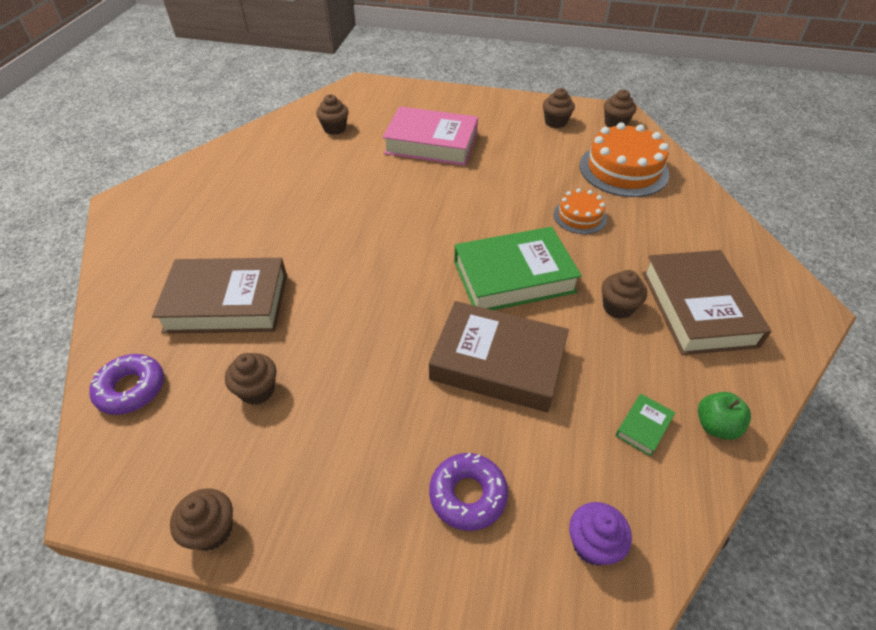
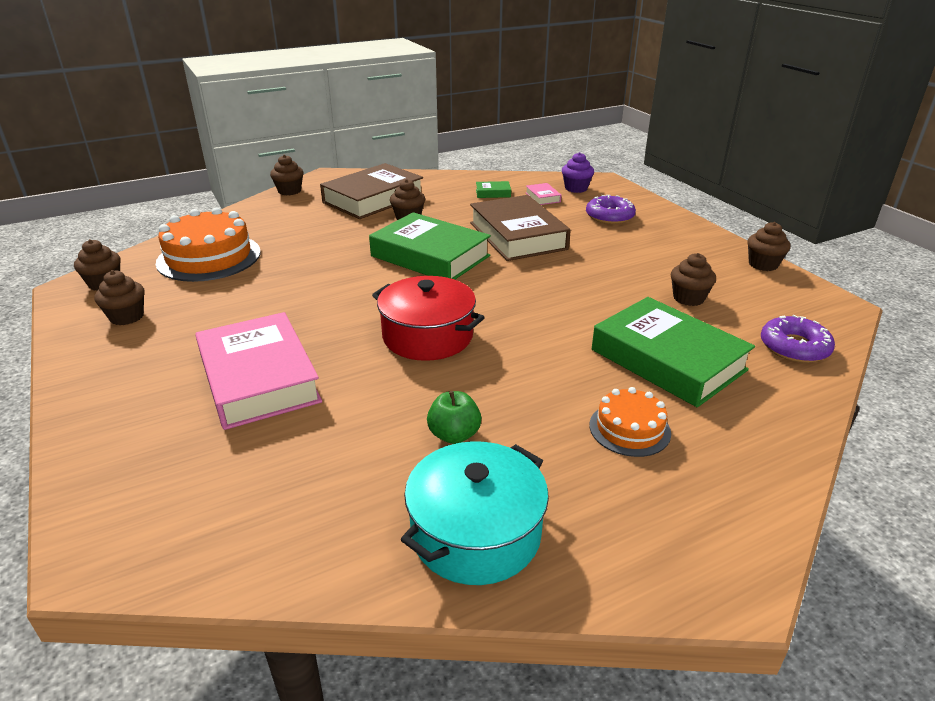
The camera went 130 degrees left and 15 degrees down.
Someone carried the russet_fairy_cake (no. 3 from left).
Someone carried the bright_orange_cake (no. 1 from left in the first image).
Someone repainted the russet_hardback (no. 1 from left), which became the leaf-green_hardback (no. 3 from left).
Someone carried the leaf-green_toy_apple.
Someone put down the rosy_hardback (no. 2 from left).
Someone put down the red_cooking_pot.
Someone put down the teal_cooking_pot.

#####

__Exercise__: The answer must be a single number: the count of lines in the listing that hold the string "down".

__Reply__: 4